Records from a dataset:
-=-=-
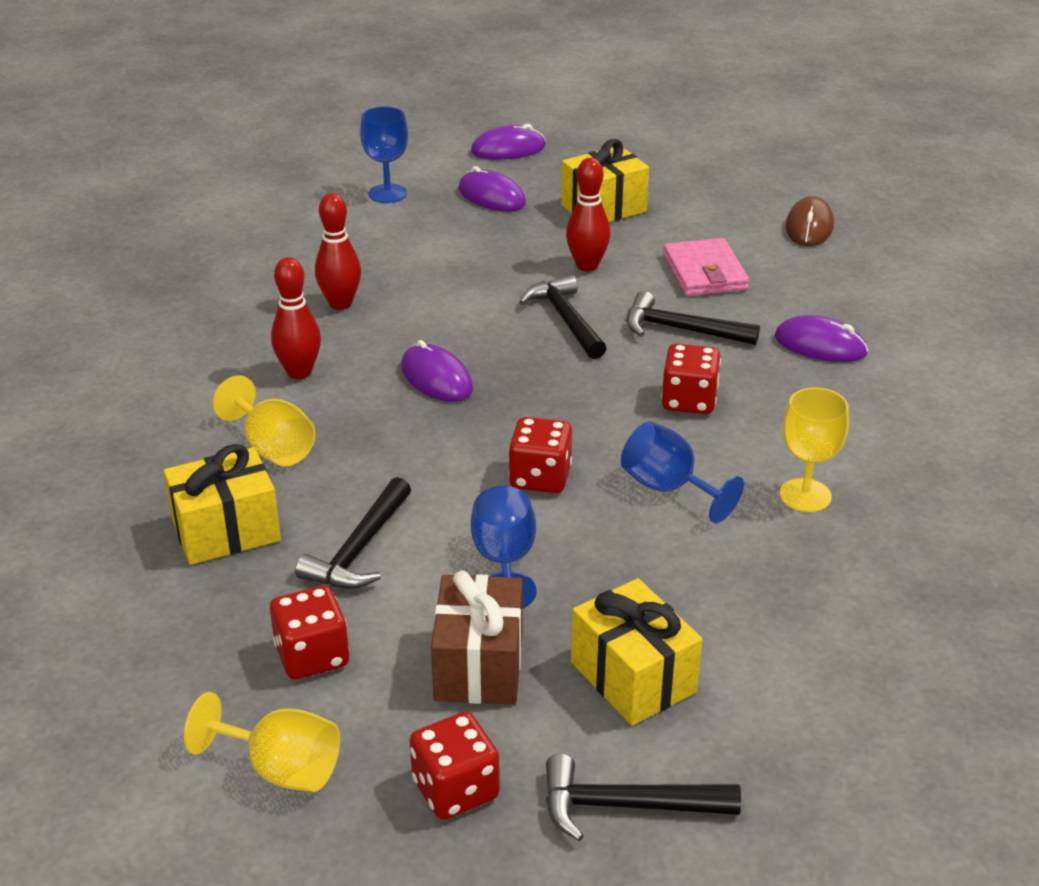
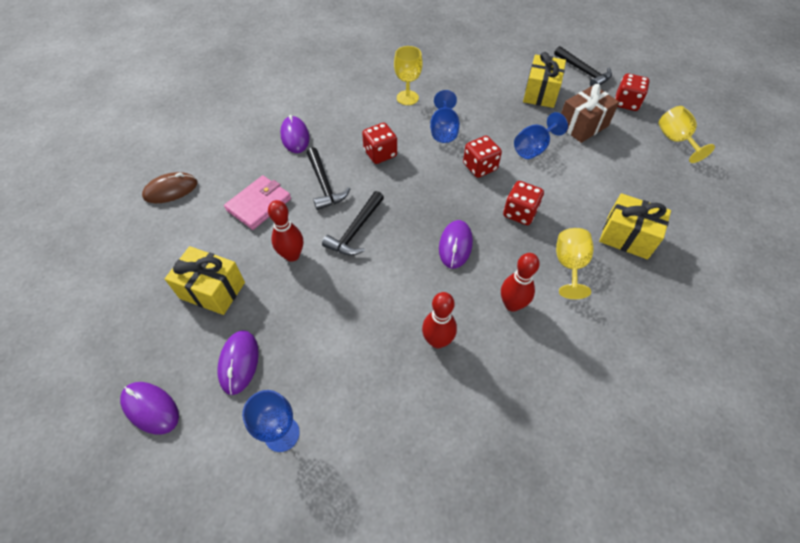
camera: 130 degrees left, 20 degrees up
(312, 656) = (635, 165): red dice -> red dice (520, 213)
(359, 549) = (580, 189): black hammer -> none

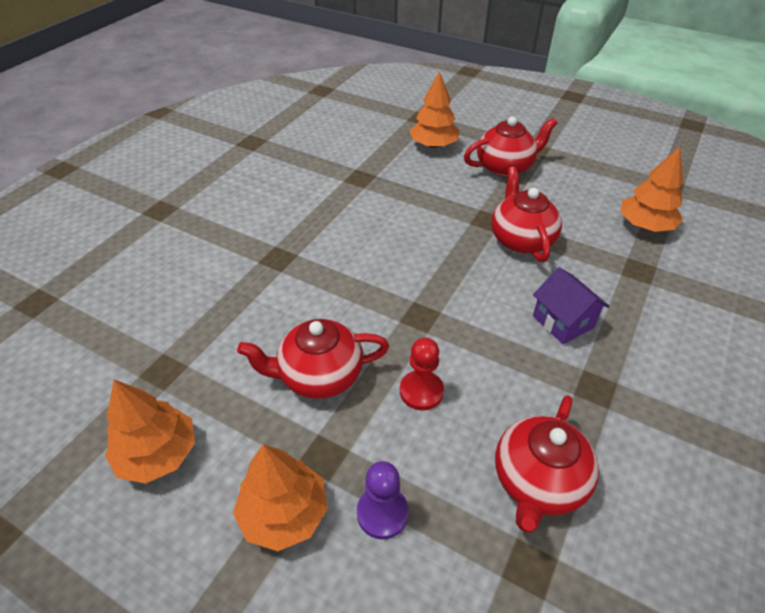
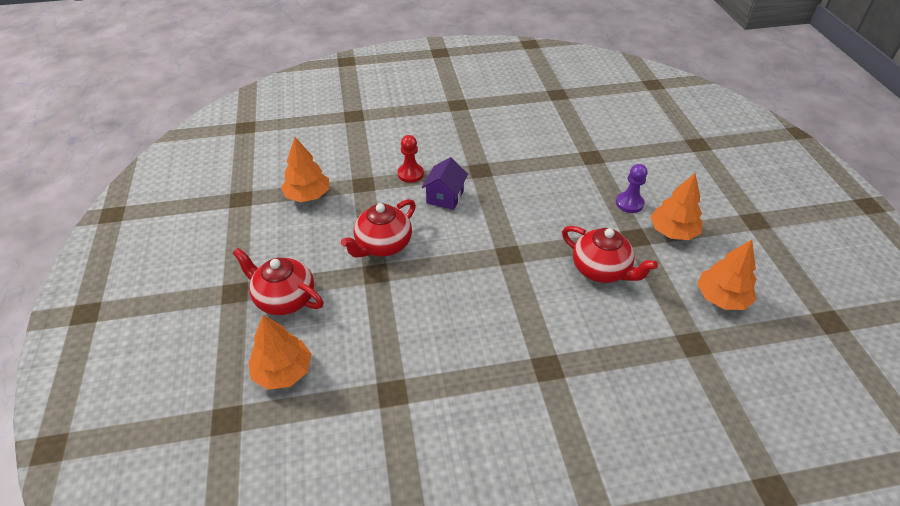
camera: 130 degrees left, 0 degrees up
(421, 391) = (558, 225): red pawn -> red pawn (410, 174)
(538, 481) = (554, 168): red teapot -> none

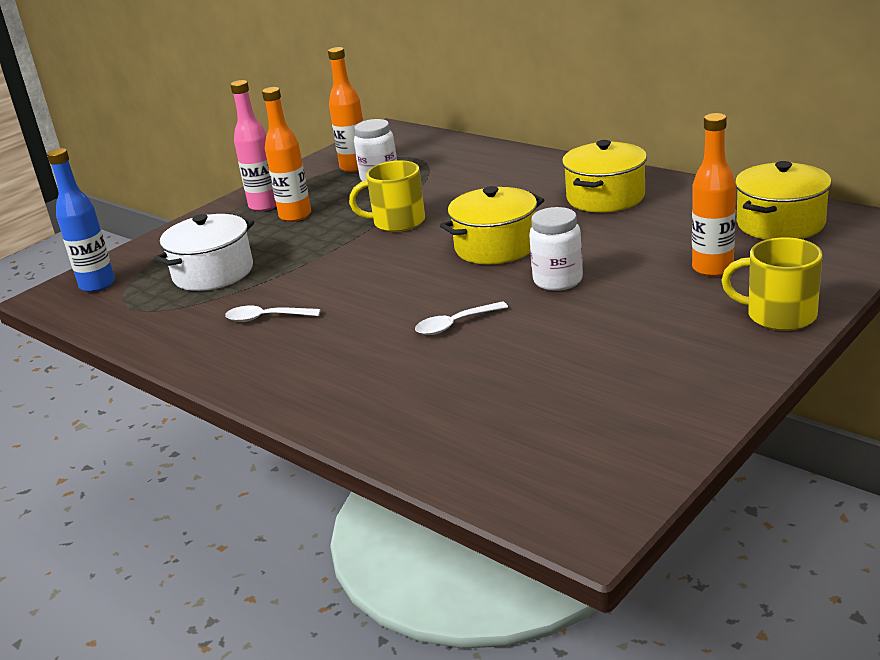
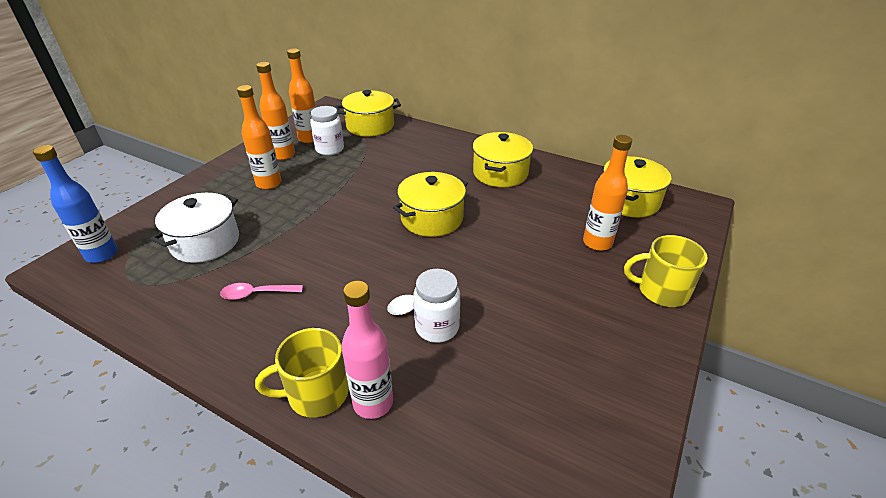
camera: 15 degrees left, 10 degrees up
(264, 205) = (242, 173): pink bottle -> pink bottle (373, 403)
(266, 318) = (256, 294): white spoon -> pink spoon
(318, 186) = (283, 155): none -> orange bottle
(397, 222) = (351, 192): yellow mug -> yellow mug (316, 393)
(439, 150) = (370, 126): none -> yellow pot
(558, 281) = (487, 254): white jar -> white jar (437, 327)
-=-=-
__Task to carry out__.
Your task is to find every line above containing the word "pink" and copy it.

__Result__.
(264, 205) = (242, 173): pink bottle -> pink bottle (373, 403)
(266, 318) = (256, 294): white spoon -> pink spoon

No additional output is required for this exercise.